- _Given data_:
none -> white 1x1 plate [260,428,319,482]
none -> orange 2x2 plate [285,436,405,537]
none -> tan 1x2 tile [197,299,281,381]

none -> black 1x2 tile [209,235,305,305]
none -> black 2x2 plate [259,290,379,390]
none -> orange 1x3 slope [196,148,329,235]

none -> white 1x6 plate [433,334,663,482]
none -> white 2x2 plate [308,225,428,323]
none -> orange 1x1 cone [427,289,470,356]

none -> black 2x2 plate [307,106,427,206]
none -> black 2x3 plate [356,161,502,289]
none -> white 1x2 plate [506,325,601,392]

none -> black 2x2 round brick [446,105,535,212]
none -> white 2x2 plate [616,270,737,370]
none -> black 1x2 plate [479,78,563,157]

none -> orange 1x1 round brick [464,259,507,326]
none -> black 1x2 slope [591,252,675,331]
--
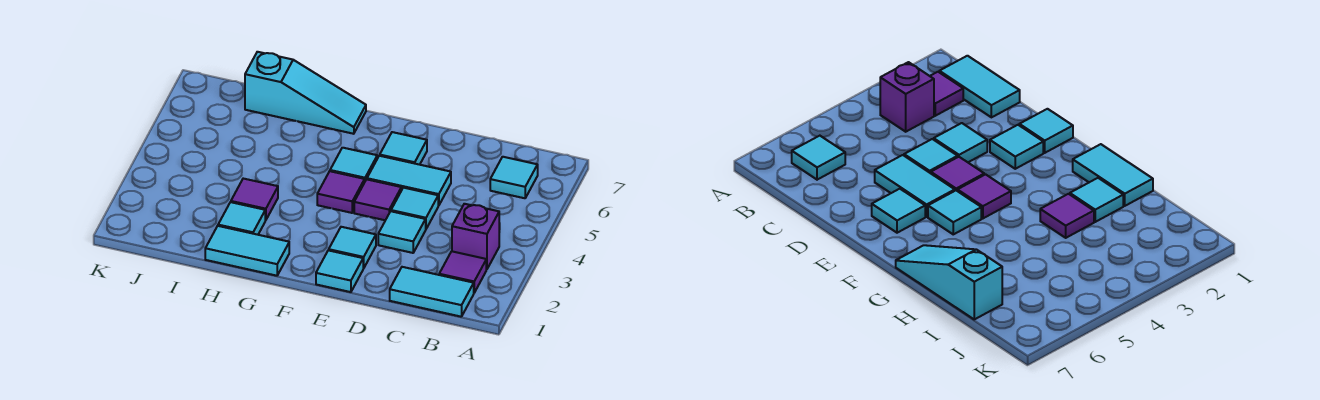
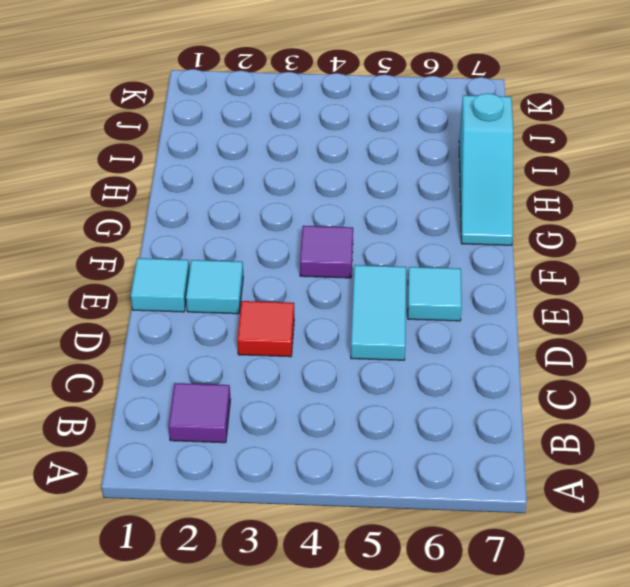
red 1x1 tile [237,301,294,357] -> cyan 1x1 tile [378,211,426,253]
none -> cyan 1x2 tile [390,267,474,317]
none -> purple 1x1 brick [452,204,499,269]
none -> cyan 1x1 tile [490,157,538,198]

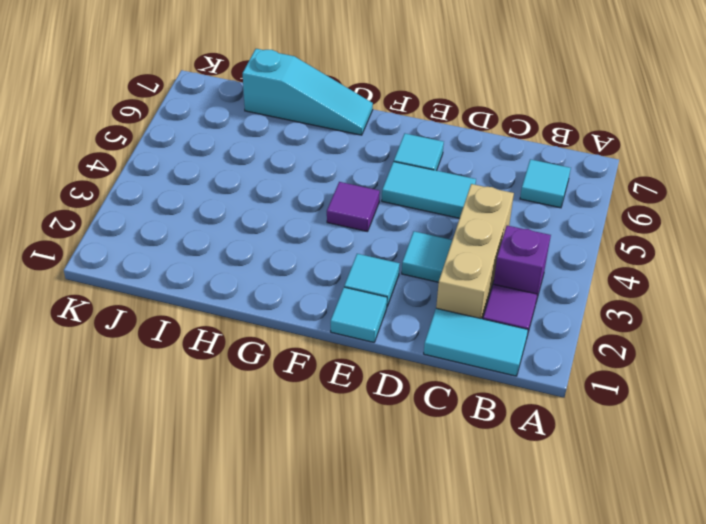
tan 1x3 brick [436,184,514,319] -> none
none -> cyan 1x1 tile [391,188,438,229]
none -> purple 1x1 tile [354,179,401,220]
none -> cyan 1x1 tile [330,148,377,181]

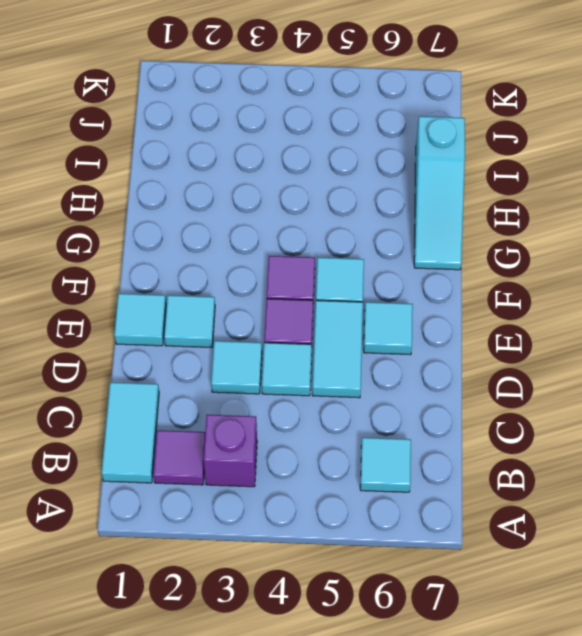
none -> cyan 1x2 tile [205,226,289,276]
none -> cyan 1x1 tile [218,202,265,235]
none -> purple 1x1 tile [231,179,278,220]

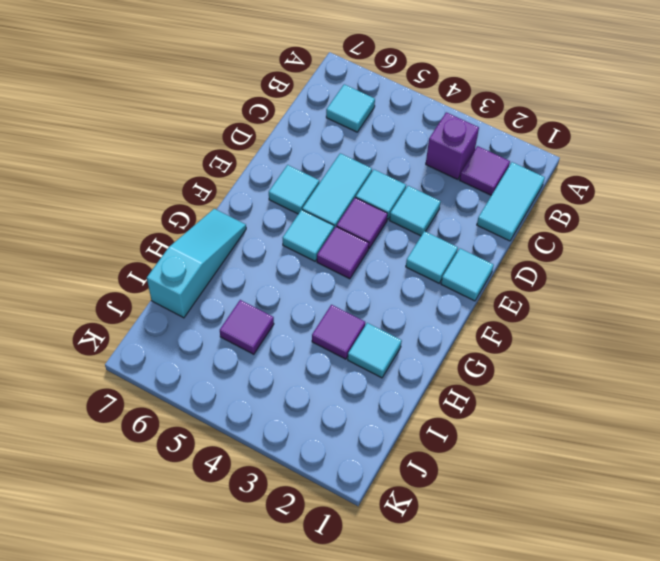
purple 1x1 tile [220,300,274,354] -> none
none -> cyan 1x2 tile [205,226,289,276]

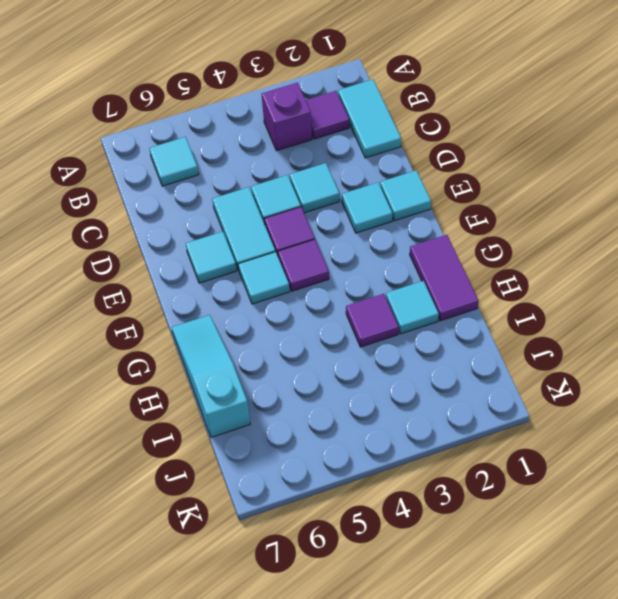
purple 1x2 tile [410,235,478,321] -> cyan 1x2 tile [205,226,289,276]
==
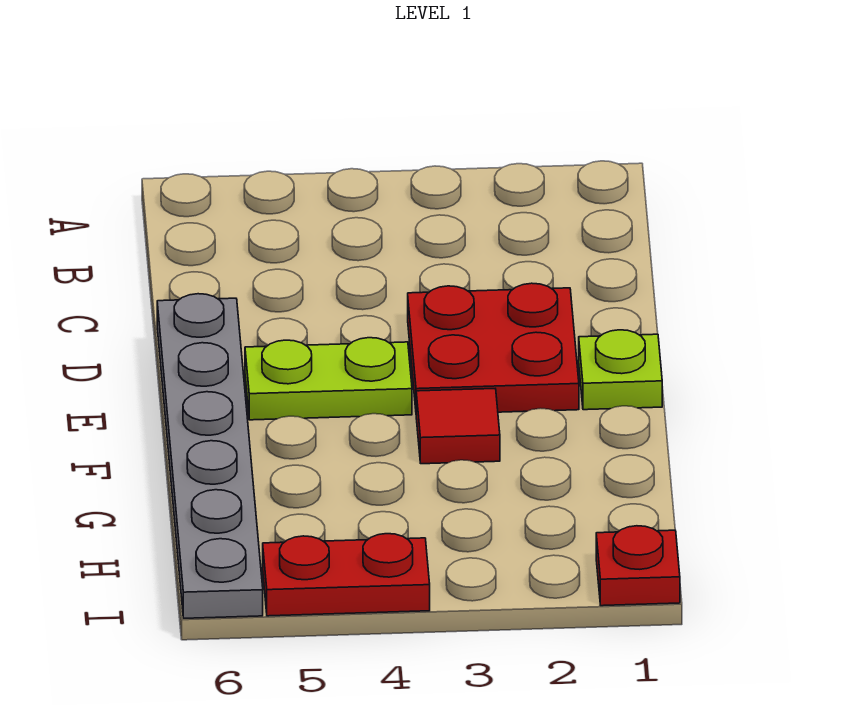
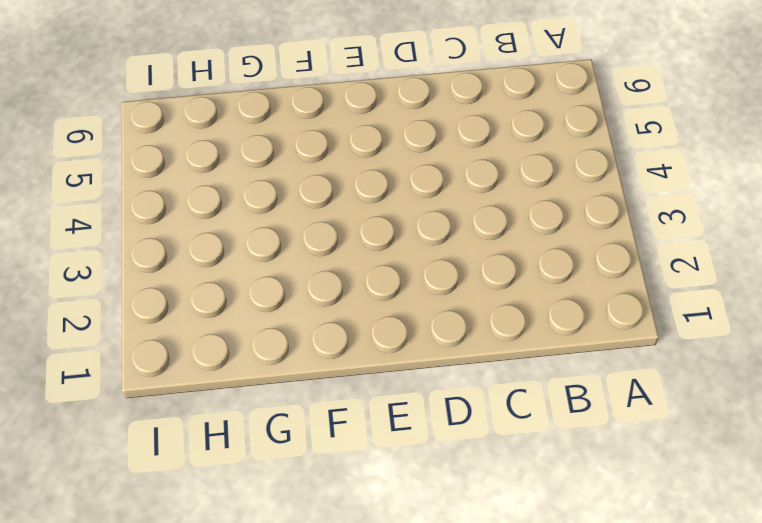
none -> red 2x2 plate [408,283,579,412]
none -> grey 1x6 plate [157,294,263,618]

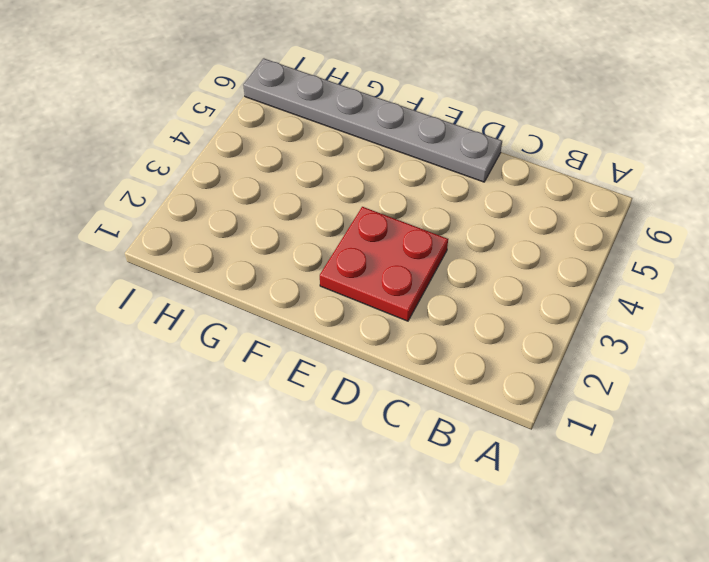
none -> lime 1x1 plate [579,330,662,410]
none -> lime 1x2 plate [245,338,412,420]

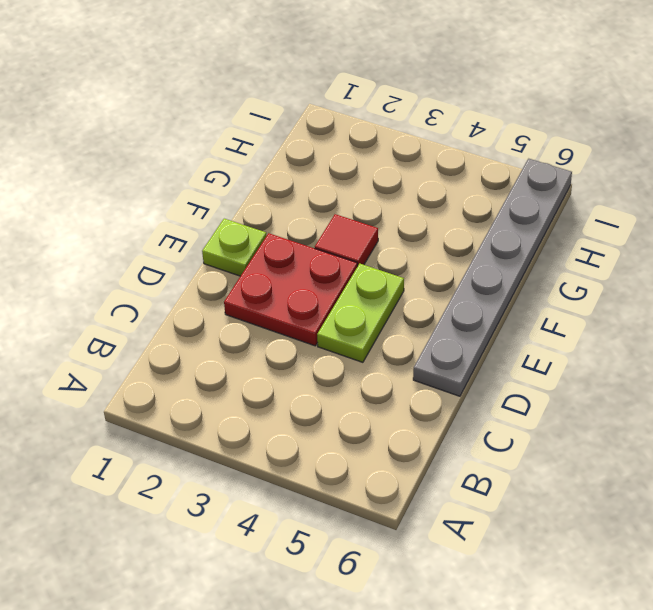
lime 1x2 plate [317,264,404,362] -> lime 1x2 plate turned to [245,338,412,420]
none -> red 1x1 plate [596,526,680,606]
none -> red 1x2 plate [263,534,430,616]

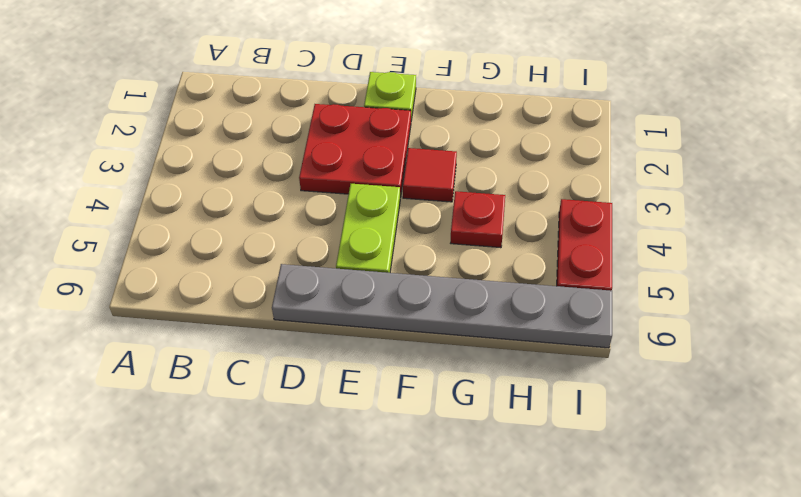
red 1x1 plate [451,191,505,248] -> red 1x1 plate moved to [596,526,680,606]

- _Task details_: Starting with the line that has "none -> red 1x1 plate [596,526,680,606]" and ending with the line that has "red 1x1 plate [451,191,505,248]", repeat the lines above exactly, omitting every picture.

- _Exercise result_:
none -> red 1x1 plate [596,526,680,606]
none -> red 1x2 plate [263,534,430,616]

red 1x1 plate [451,191,505,248] -> red 1x1 plate moved to [596,526,680,606]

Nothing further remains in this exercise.